» **WHAT TO PRODUCE**: Starting at the line that contains "bed: (296, 85)" and stopping after the line that contains "wheelchair: (145, 247)", transcribe the listing below exactly; do not include any pictures.

» **DATA UNDER STUDY**:

=====

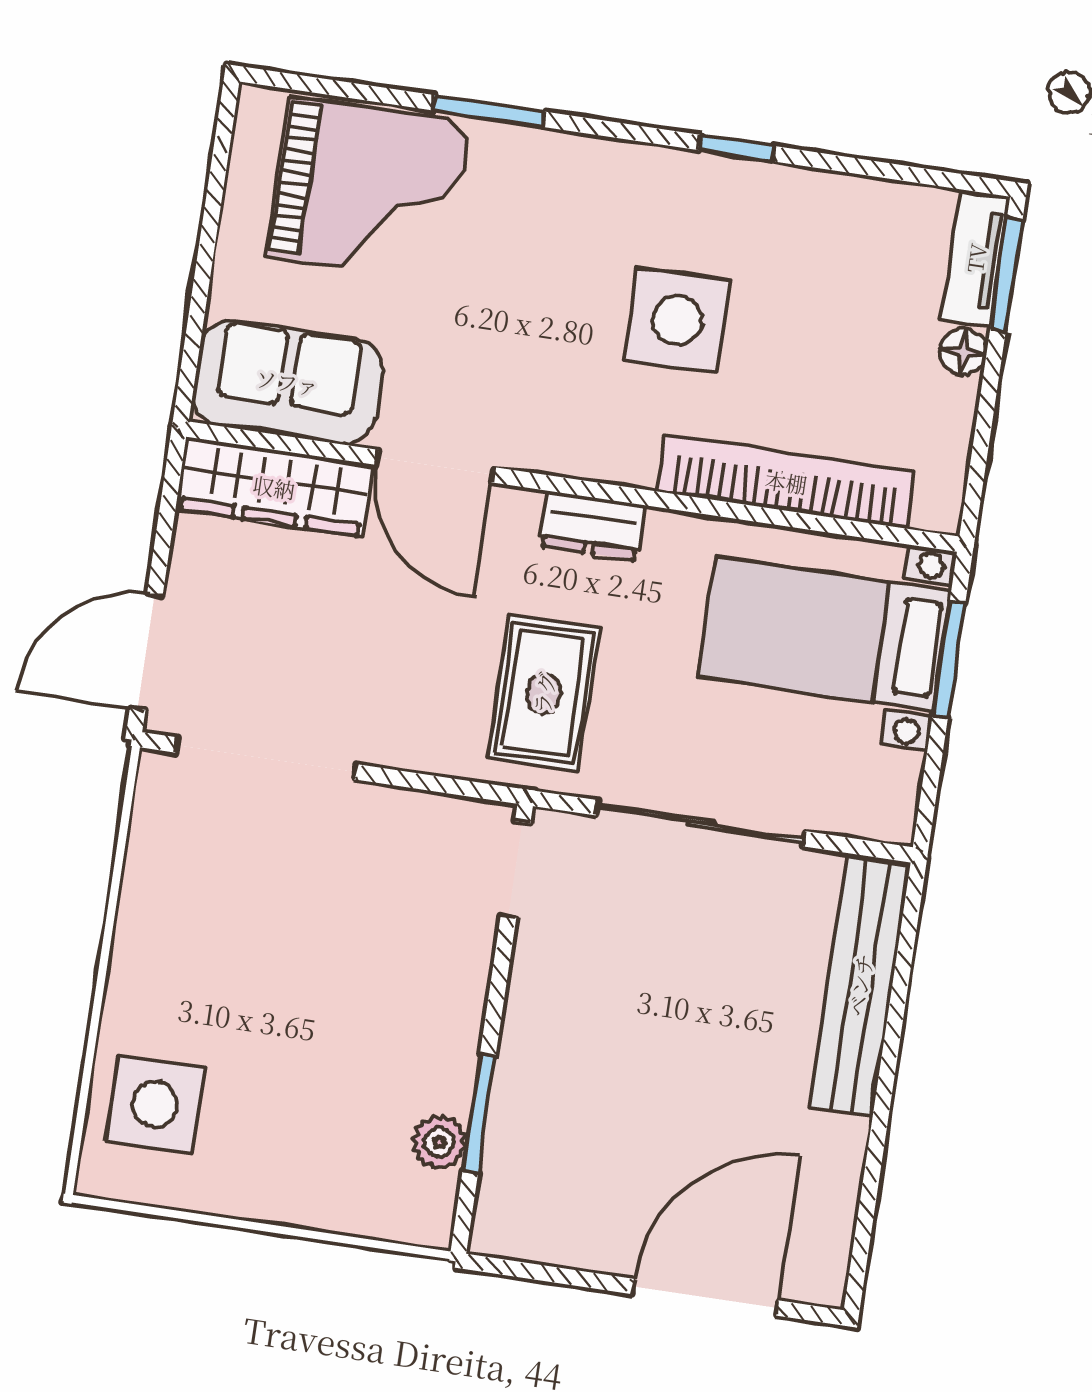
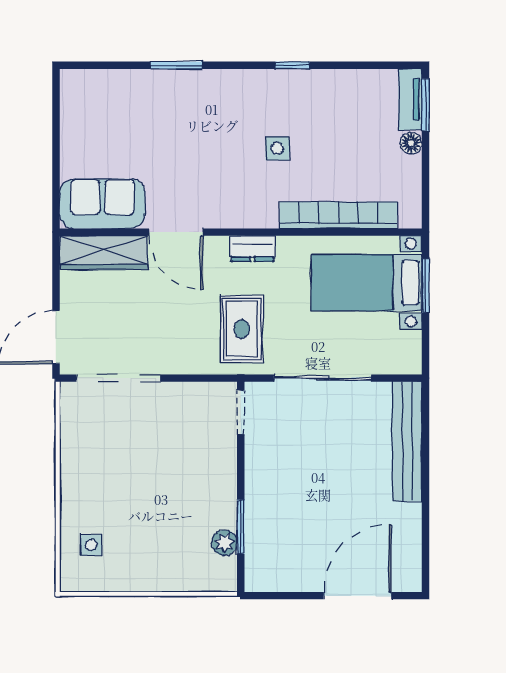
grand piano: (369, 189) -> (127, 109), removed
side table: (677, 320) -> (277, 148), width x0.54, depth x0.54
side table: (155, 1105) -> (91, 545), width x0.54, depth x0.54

=====

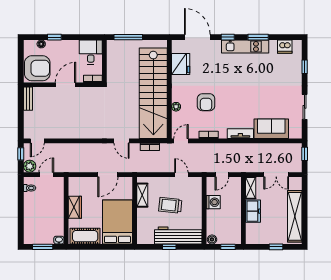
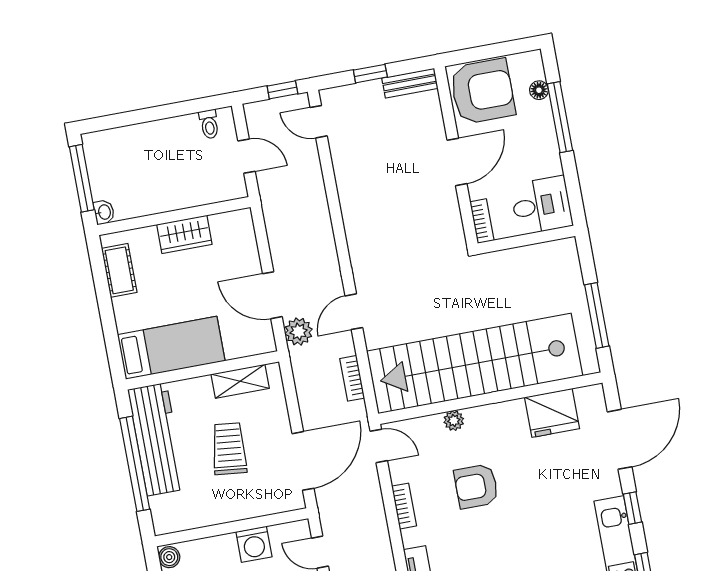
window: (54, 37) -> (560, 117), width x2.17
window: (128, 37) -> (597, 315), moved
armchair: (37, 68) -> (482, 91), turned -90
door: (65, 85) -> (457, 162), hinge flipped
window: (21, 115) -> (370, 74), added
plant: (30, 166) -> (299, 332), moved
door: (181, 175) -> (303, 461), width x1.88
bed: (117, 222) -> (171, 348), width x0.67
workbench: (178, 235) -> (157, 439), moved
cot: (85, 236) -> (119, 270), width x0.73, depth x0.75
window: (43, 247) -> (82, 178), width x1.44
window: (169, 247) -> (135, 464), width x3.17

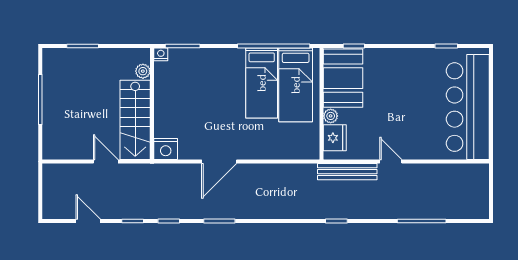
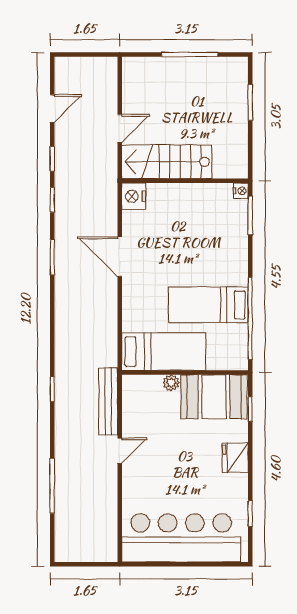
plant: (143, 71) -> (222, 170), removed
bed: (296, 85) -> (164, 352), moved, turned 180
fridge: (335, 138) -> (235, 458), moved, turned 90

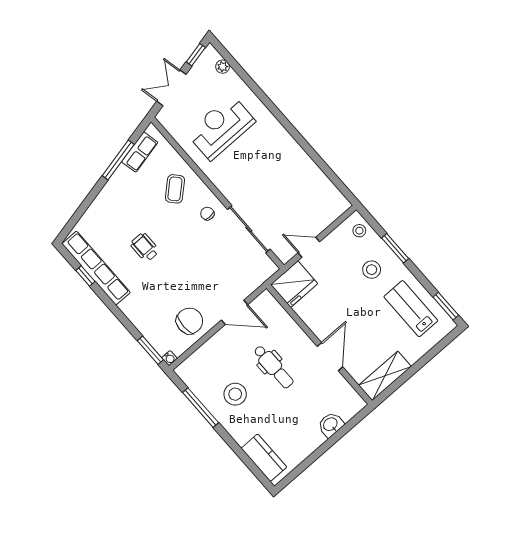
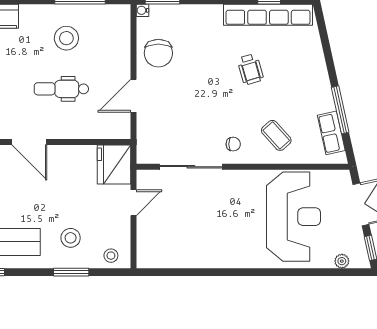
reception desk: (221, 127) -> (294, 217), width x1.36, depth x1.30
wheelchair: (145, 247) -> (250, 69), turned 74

=====

» **FINISHED EXERCISE**:
bed: (296, 85) -> (164, 352), moved, turned 180
fridge: (335, 138) -> (235, 458), moved, turned 90

reception desk: (221, 127) -> (294, 217), width x1.36, depth x1.30
wheelchair: (145, 247) -> (250, 69), turned 74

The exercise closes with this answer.